• **TO DO**:
Word for word, copy the data that follows and skip its pictures.

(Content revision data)
* * *

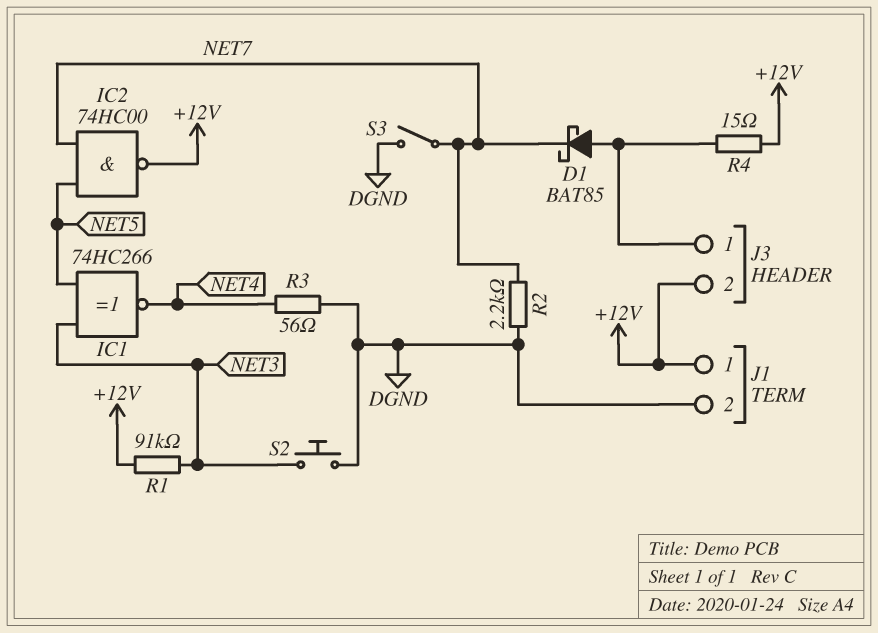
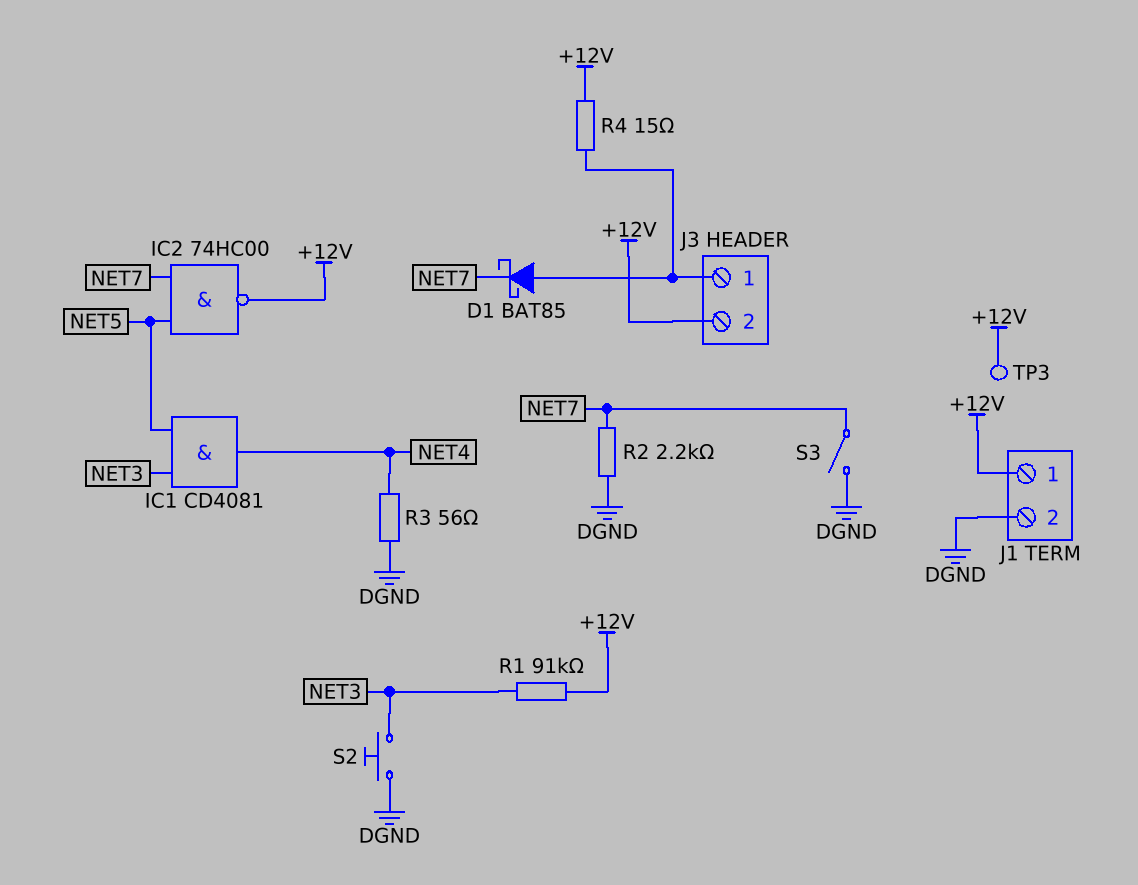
IC1: XNOR 74HC266 (in NET3, in NET5, out NET4) -> AND CD4081 (in NET3, in NET5, out NET4)
TP3: none -> test point (+12V)

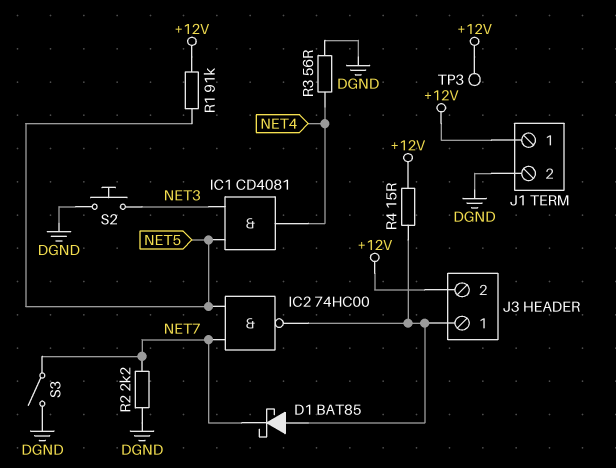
IC2: NAND 74HC00 (in NET5, in NET7, out +12V) -> NAND 74HC00 (in NET5, in NET7, out J3/1)
R1: 91k (+12V, NET3) -> 91k (+12V, NET5)

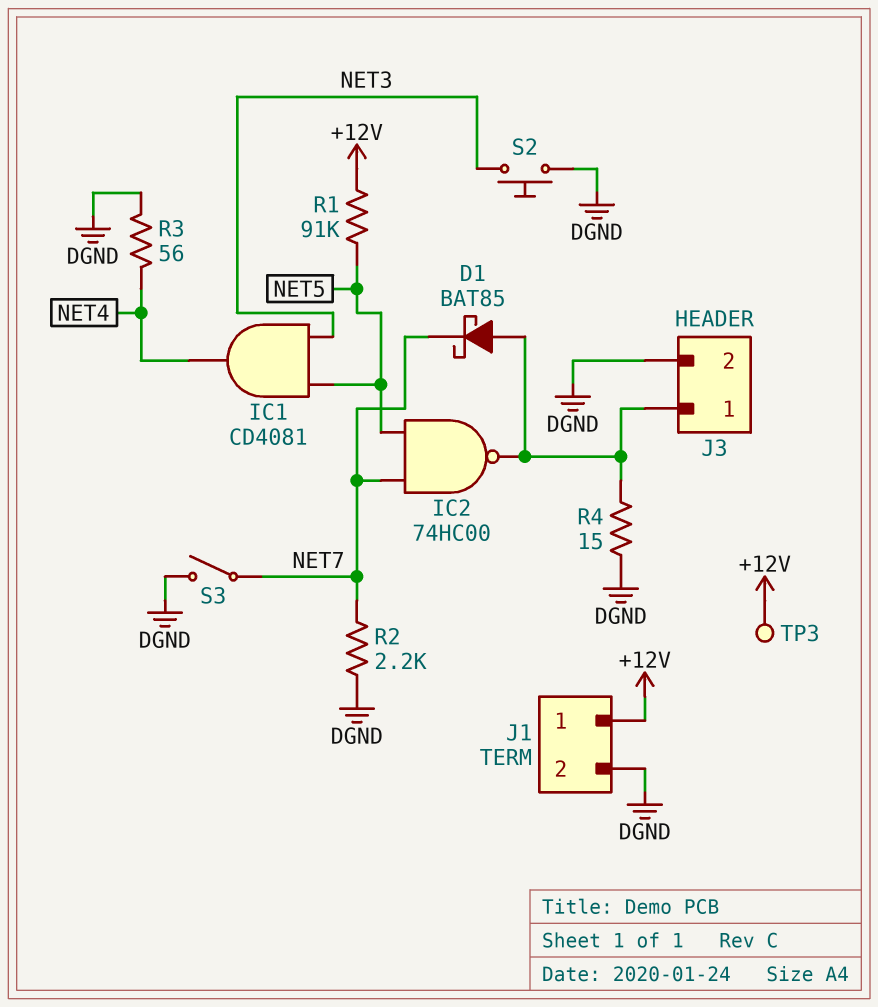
J3 pin 2: +12V -> DGND
R4: 15 (+12V, J3/1) -> 15 (DGND, J3/1)

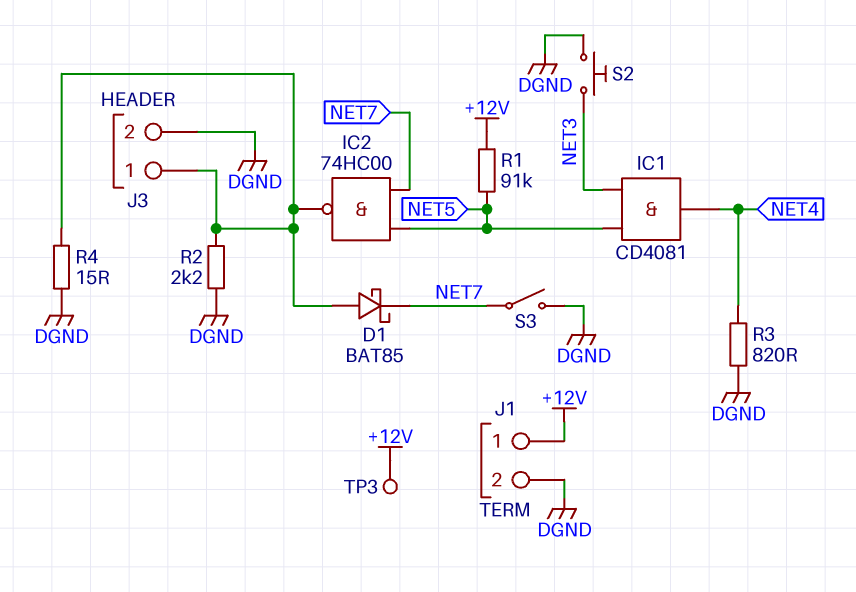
R2: 2.2k (DGND, NET7) -> 2.2k (DGND, J3/1)
R3: 56 (DGND, NET4) -> 820 (DGND, NET4)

* * *

• **TASK RESPONSE**:
IC1: XNOR 74HC266 (in NET3, in NET5, out NET4) -> AND CD4081 (in NET3, in NET5, out NET4)
TP3: none -> test point (+12V)

IC2: NAND 74HC00 (in NET5, in NET7, out +12V) -> NAND 74HC00 (in NET5, in NET7, out J3/1)
R1: 91k (+12V, NET3) -> 91k (+12V, NET5)

J3 pin 2: +12V -> DGND
R4: 15 (+12V, J3/1) -> 15 (DGND, J3/1)

R2: 2.2k (DGND, NET7) -> 2.2k (DGND, J3/1)
R3: 56 (DGND, NET4) -> 820 (DGND, NET4)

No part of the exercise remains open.